* DIRECTIONS FOR THIS TASK
From the first line to the last, copy the material exactly and leave the pictures out.

INFORMATION SHOWN: Begin

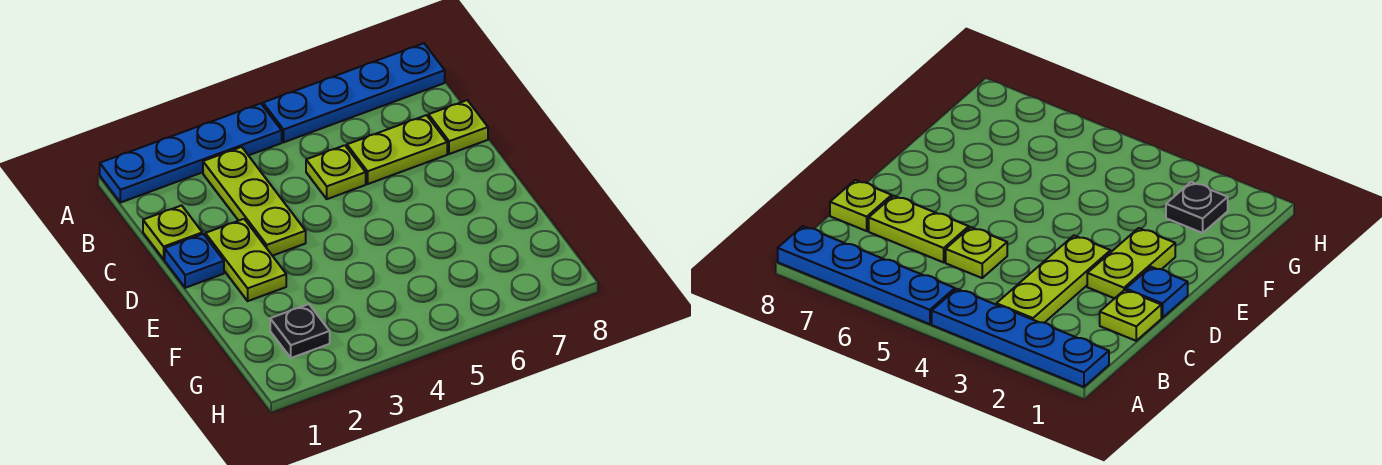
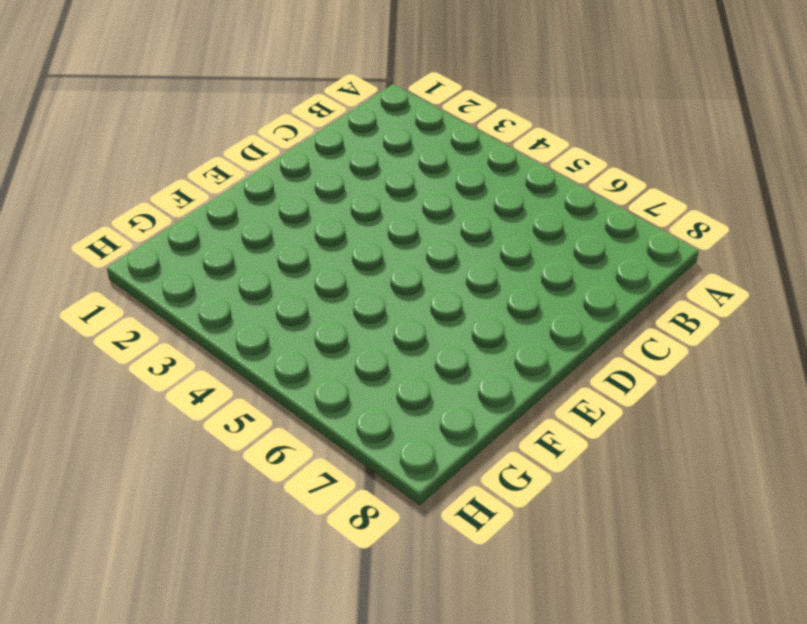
none -> blue plate A1:A4 level 1
none -> blue plate A5:A8 level 1

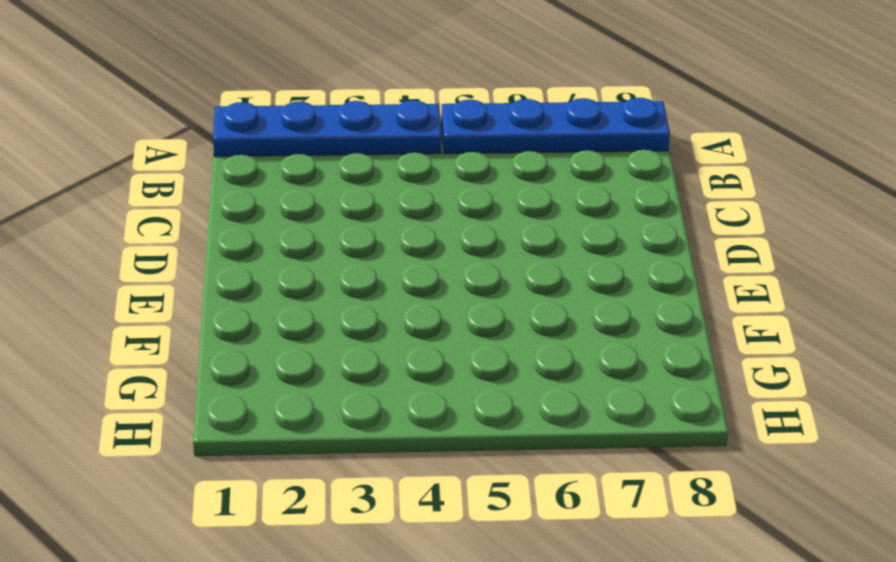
none -> lime plate B3:D3 level 1
none -> lime plate C1 level 1

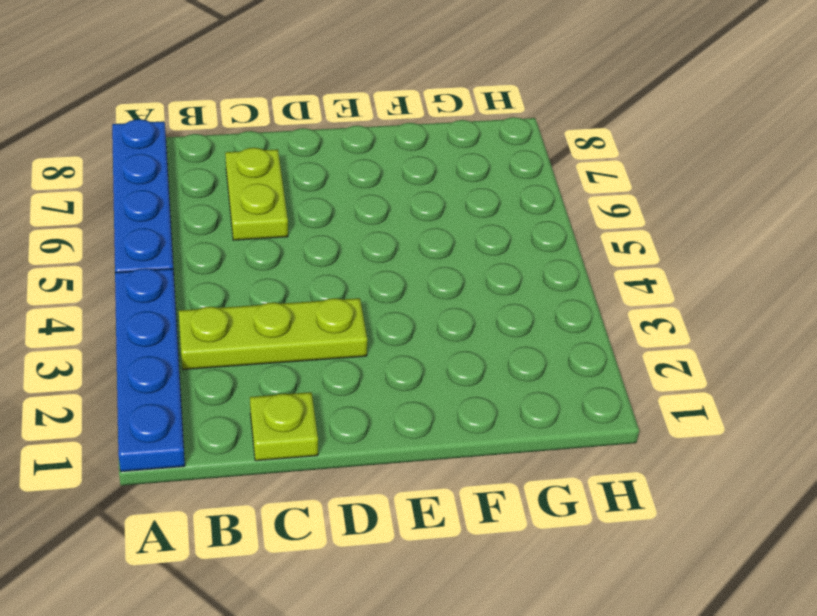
none -> lime plate C5 level 1
none -> lime plate C8 level 1

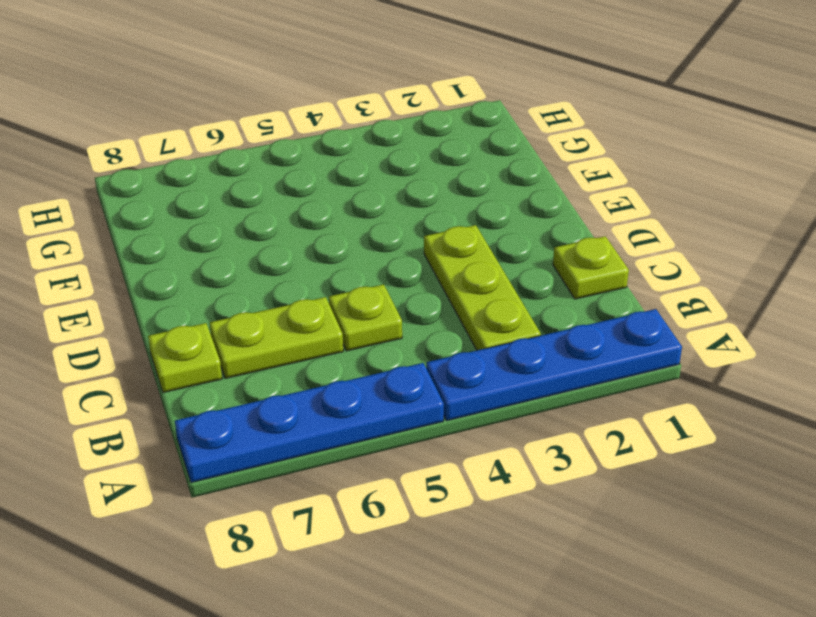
none -> blue plate D1 level 1
none -> lime plate D2:E2 level 1

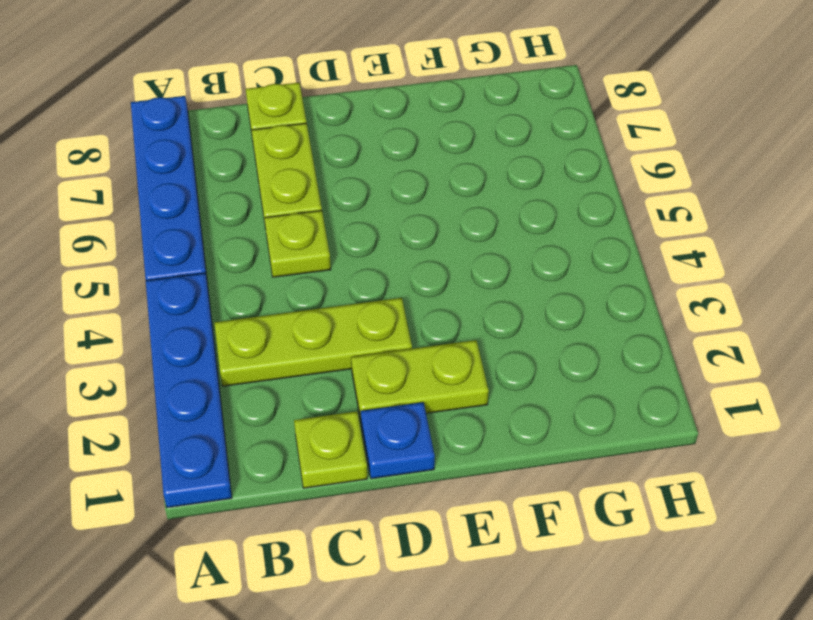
none -> black plate G2 level 1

INFORMATION SHOWN: End

* YOUR RESPONSE
none -> blue plate A1:A4 level 1
none -> blue plate A5:A8 level 1

none -> lime plate B3:D3 level 1
none -> lime plate C1 level 1

none -> lime plate C5 level 1
none -> lime plate C8 level 1

none -> blue plate D1 level 1
none -> lime plate D2:E2 level 1

none -> black plate G2 level 1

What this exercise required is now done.